### WORK ORDER
Using the entries that follow, give the number of lines containing the string "tambour". Write nothing besides that number.

[[ SOURCE DATA, beginning ]]

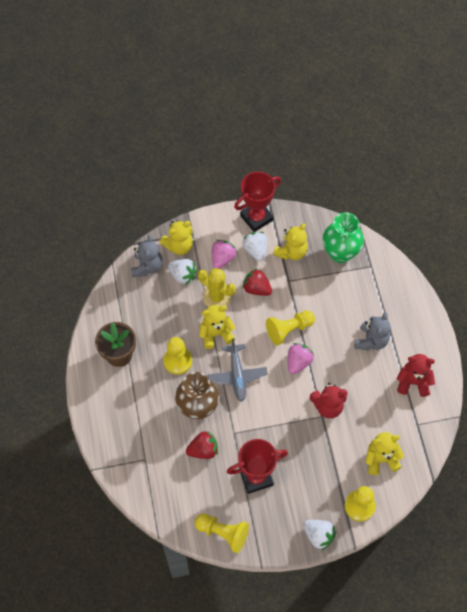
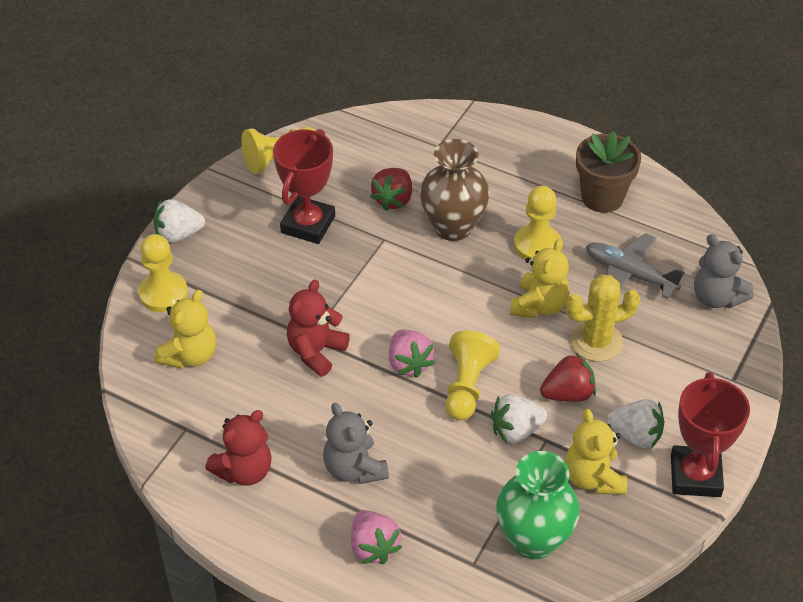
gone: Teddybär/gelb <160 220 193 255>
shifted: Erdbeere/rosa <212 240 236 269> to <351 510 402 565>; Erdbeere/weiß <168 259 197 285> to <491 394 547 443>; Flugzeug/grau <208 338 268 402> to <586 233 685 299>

[[ SOURCE DATA, end ]]
[[ SOURCE DATA, beginning ]]

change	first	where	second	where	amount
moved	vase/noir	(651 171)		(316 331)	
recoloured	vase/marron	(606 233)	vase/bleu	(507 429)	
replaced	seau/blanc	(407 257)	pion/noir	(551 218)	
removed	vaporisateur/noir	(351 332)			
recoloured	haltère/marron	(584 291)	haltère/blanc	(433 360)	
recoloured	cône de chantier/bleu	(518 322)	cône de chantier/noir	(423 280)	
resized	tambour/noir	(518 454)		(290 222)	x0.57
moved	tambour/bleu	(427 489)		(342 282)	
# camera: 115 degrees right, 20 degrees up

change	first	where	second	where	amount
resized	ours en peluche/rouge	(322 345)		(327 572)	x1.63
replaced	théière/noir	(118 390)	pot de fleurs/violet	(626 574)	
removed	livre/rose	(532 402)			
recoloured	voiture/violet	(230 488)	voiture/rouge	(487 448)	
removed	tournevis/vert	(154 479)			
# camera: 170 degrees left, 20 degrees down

[[ SOURCE DATA, end ]]
[[ SOURCE DATA, beginning ]]

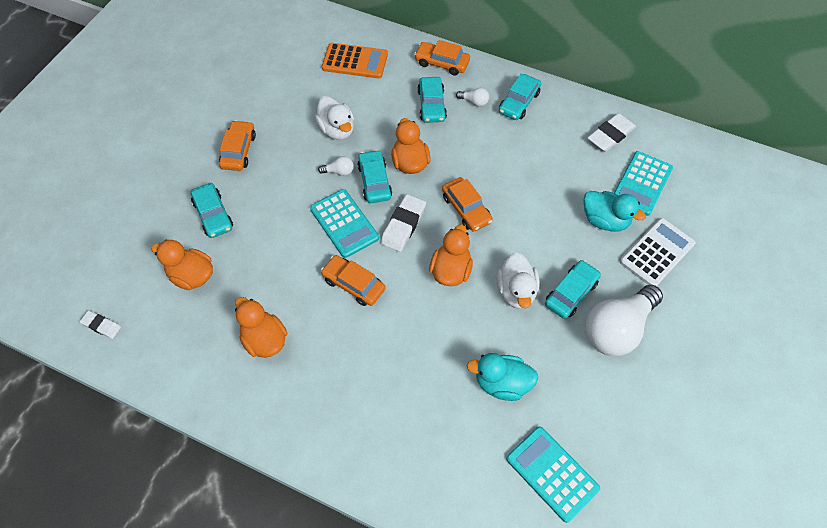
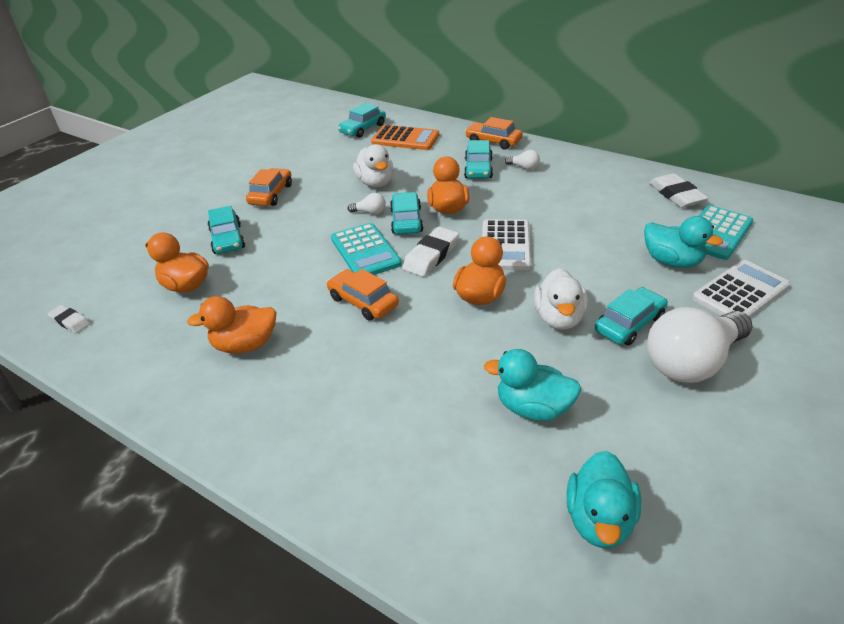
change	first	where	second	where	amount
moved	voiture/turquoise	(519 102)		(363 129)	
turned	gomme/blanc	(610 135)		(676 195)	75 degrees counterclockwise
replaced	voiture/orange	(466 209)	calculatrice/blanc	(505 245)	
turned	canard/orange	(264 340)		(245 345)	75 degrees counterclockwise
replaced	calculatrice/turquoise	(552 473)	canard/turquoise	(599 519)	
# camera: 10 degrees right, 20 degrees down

[[ SOURCE DATA, end ]]

### OUTPUT OF THE TASK
2